(Collection entries)
-*-
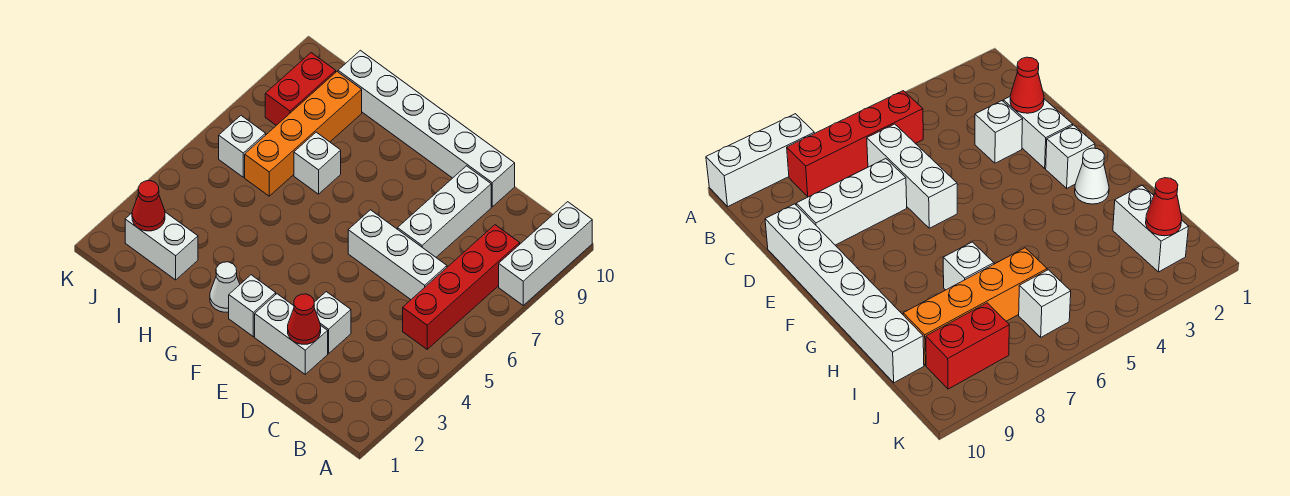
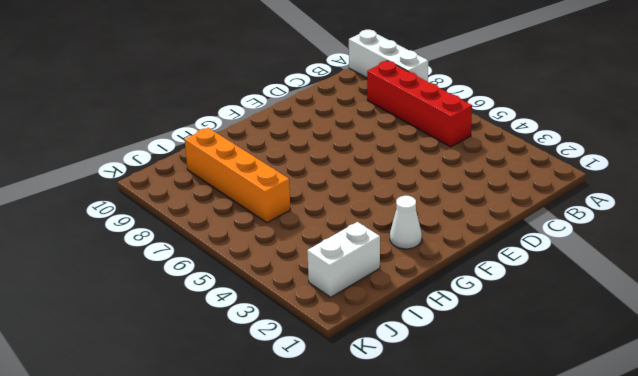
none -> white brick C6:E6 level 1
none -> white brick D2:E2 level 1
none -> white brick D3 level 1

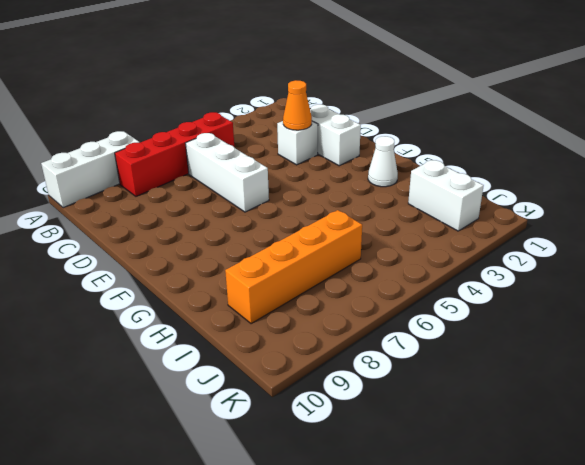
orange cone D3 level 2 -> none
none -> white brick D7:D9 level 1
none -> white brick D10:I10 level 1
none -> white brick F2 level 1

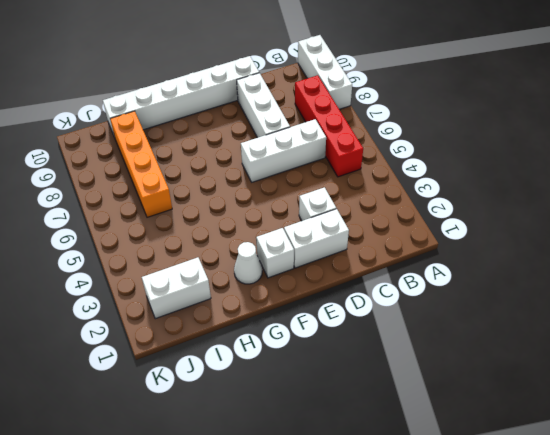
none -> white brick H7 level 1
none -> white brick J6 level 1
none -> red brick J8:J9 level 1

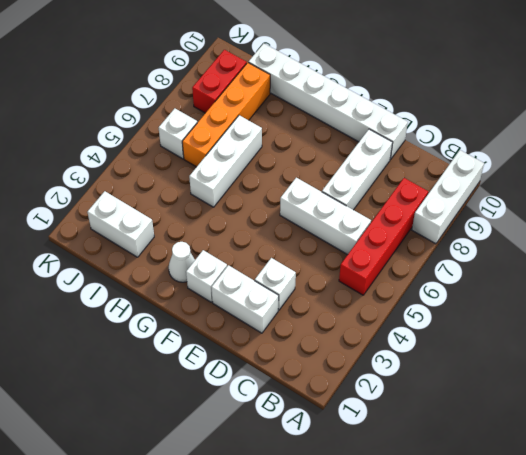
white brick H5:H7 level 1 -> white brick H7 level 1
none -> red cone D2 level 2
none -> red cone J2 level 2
-*-
## WHAT IS BEING ASKED
Write every entry out again exactly, images omitted.

## ANSWER AREA
none -> white brick C6:E6 level 1
none -> white brick D2:E2 level 1
none -> white brick D3 level 1

orange cone D3 level 2 -> none
none -> white brick D7:D9 level 1
none -> white brick D10:I10 level 1
none -> white brick F2 level 1

none -> white brick H7 level 1
none -> white brick J6 level 1
none -> red brick J8:J9 level 1

white brick H5:H7 level 1 -> white brick H7 level 1
none -> red cone D2 level 2
none -> red cone J2 level 2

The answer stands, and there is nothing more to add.